WORK TO COMPLETE -
Every line below from the one containing "lime brick A7:B8" to the final line must be reproduced exactly, and no other line may appear in the answer.

DATA SECTION -

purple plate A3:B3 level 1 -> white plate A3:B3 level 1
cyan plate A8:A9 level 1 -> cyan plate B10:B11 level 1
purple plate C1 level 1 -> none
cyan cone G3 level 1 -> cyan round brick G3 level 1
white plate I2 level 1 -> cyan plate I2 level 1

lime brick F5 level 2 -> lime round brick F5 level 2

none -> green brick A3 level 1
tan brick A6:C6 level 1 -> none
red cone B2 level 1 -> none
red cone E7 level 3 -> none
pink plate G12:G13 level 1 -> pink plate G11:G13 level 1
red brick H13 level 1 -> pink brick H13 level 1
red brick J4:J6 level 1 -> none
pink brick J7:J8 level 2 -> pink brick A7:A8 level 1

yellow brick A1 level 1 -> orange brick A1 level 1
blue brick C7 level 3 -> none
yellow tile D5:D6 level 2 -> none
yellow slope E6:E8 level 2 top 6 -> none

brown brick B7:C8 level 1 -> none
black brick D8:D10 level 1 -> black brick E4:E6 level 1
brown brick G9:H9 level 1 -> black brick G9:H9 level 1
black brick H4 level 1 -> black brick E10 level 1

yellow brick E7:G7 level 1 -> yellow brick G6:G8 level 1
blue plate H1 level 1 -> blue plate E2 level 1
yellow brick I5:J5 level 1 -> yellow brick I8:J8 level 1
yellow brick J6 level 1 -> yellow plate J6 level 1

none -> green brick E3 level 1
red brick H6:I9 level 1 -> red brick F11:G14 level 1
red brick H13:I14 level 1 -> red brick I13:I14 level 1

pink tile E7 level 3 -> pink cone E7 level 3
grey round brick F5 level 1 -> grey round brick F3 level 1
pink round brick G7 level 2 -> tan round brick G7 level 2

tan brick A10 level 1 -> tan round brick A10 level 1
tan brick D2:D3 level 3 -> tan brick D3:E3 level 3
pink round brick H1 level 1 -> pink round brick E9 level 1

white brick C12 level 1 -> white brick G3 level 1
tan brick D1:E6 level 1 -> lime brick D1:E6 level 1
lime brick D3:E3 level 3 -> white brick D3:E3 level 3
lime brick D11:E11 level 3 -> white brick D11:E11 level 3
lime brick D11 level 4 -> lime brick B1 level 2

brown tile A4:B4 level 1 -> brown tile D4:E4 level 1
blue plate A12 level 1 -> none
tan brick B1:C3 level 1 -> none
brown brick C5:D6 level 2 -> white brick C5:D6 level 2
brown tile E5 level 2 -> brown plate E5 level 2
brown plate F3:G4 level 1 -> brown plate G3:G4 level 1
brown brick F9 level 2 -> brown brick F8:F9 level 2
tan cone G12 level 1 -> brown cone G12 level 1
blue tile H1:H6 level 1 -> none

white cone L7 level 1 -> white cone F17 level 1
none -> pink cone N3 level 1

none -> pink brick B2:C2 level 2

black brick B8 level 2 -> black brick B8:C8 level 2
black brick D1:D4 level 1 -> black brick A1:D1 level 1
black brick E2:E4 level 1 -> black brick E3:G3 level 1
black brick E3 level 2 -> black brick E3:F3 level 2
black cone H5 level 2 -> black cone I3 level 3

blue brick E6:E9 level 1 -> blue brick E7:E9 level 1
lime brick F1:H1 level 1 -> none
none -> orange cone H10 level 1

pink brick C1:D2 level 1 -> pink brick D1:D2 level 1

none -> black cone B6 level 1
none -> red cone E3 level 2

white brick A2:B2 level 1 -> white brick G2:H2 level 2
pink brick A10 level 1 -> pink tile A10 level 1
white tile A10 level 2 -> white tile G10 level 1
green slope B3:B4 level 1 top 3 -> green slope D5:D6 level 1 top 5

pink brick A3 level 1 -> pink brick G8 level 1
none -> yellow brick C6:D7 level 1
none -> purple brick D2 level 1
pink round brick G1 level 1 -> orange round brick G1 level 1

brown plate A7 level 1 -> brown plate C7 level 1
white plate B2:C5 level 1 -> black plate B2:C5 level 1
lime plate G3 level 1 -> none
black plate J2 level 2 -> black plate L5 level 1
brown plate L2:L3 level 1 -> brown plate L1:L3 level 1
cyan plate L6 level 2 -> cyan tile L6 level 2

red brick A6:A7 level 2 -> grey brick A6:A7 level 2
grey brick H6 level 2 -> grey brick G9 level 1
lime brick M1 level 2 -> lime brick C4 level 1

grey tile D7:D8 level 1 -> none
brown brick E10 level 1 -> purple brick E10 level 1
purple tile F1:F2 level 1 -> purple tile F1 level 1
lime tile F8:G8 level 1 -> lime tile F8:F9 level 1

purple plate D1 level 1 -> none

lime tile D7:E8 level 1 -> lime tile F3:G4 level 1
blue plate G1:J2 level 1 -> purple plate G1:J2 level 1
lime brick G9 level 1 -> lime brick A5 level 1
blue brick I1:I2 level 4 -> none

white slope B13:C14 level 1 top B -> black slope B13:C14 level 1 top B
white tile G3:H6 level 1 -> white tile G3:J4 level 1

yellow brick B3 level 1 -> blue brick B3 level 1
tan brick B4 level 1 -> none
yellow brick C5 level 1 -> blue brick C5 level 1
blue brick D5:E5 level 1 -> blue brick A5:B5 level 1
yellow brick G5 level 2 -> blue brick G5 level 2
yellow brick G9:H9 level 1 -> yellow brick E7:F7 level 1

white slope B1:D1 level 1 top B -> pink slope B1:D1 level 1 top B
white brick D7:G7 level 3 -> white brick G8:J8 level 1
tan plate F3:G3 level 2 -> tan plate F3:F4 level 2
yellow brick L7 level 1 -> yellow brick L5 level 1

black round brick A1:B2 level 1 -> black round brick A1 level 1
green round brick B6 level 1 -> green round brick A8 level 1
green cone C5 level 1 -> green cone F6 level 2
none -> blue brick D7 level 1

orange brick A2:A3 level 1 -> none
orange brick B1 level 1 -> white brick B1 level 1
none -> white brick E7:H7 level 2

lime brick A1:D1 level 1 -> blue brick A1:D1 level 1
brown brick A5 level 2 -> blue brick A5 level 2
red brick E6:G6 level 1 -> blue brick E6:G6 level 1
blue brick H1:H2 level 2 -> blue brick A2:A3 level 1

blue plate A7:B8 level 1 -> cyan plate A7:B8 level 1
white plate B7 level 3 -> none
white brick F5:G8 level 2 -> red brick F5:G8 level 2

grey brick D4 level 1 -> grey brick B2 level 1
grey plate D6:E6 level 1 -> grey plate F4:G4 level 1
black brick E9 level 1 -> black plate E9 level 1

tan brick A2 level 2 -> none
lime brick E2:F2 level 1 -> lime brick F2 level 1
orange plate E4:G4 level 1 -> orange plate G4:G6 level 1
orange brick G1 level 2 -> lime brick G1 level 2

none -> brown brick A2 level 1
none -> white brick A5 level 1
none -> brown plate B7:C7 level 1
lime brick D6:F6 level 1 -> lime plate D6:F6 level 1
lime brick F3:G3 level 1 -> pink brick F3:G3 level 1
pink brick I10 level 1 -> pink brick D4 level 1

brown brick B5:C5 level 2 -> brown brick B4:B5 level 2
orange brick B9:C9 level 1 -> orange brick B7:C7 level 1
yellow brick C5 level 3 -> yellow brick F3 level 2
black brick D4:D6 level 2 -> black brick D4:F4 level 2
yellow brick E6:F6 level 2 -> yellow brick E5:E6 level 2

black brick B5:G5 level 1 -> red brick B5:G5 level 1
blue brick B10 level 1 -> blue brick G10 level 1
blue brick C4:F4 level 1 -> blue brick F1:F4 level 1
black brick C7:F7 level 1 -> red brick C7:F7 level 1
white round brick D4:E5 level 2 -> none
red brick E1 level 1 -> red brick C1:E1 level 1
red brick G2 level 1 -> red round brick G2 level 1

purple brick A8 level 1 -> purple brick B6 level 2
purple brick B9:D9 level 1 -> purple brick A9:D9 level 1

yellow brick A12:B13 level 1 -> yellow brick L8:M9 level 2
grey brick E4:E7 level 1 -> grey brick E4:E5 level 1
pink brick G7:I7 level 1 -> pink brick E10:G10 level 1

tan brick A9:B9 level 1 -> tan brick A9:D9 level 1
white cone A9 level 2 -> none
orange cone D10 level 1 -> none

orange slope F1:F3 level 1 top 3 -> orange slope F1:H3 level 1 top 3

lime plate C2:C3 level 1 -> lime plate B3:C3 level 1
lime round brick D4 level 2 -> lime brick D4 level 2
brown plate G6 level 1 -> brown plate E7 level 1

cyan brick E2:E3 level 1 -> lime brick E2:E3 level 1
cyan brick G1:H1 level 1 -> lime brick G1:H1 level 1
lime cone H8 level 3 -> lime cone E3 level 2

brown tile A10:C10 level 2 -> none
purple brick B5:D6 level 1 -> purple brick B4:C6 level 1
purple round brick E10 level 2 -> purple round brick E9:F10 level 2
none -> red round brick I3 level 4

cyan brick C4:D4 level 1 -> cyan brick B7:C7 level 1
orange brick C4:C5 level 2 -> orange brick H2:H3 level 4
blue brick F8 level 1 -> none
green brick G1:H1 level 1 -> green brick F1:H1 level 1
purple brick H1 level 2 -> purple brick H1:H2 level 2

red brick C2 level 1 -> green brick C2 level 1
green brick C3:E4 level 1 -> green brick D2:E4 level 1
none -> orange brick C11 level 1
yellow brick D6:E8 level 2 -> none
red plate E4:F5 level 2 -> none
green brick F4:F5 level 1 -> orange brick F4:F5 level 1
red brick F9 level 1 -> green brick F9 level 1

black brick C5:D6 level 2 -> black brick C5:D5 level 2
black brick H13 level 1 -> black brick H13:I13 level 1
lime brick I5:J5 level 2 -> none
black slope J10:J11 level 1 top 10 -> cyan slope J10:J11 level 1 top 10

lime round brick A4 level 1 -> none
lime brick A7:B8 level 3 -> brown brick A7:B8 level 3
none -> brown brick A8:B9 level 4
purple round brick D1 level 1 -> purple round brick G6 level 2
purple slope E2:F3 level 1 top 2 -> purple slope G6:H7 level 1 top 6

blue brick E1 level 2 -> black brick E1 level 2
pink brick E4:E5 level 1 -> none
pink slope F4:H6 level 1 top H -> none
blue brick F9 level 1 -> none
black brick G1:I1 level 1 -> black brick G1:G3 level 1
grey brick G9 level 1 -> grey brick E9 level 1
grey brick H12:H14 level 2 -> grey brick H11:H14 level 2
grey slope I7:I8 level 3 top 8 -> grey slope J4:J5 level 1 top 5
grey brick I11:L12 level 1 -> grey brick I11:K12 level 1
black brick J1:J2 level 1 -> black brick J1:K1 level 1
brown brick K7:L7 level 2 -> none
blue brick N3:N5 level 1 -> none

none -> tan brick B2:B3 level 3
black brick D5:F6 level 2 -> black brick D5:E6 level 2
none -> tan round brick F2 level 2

EXERCISE SOLUTION -
lime brick A7:B8 level 3 -> brown brick A7:B8 level 3
none -> brown brick A8:B9 level 4
purple round brick D1 level 1 -> purple round brick G6 level 2
purple slope E2:F3 level 1 top 2 -> purple slope G6:H7 level 1 top 6

blue brick E1 level 2 -> black brick E1 level 2
pink brick E4:E5 level 1 -> none
pink slope F4:H6 level 1 top H -> none
blue brick F9 level 1 -> none
black brick G1:I1 level 1 -> black brick G1:G3 level 1
grey brick G9 level 1 -> grey brick E9 level 1
grey brick H12:H14 level 2 -> grey brick H11:H14 level 2
grey slope I7:I8 level 3 top 8 -> grey slope J4:J5 level 1 top 5
grey brick I11:L12 level 1 -> grey brick I11:K12 level 1
black brick J1:J2 level 1 -> black brick J1:K1 level 1
brown brick K7:L7 level 2 -> none
blue brick N3:N5 level 1 -> none

none -> tan brick B2:B3 level 3
black brick D5:F6 level 2 -> black brick D5:E6 level 2
none -> tan round brick F2 level 2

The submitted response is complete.